**How to complete this task**: Beginning at the line containing "red square: (39, 121) -> (53, 141), size x1.6", print every line until the records end, keeping each exactly as it is.

**Input material**:
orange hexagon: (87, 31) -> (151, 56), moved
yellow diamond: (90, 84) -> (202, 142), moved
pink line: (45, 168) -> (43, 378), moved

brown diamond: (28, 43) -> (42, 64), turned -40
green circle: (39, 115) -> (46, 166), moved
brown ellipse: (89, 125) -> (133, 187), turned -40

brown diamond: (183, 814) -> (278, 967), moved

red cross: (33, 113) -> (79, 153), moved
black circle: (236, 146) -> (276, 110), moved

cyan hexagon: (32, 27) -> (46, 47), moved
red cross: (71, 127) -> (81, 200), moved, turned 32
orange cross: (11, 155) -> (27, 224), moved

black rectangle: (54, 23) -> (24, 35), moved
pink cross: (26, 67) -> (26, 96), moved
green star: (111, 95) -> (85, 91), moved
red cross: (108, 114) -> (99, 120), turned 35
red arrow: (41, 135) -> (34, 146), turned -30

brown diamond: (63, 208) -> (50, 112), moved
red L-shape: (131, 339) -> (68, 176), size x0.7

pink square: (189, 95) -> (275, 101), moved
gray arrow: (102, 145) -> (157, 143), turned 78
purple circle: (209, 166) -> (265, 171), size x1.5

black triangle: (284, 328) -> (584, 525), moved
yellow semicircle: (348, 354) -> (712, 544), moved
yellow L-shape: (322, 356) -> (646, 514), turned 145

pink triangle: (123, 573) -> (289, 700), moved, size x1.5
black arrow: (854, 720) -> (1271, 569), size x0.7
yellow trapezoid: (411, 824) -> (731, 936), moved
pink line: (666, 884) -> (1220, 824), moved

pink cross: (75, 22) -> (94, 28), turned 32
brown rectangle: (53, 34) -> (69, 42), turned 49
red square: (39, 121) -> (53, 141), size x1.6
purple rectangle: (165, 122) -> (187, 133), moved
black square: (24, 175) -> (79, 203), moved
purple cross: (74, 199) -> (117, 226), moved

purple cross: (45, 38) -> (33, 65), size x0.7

**Task result**:
red square: (39, 121) -> (53, 141), size x1.6
purple rectangle: (165, 122) -> (187, 133), moved
black square: (24, 175) -> (79, 203), moved
purple cross: (74, 199) -> (117, 226), moved

purple cross: (45, 38) -> (33, 65), size x0.7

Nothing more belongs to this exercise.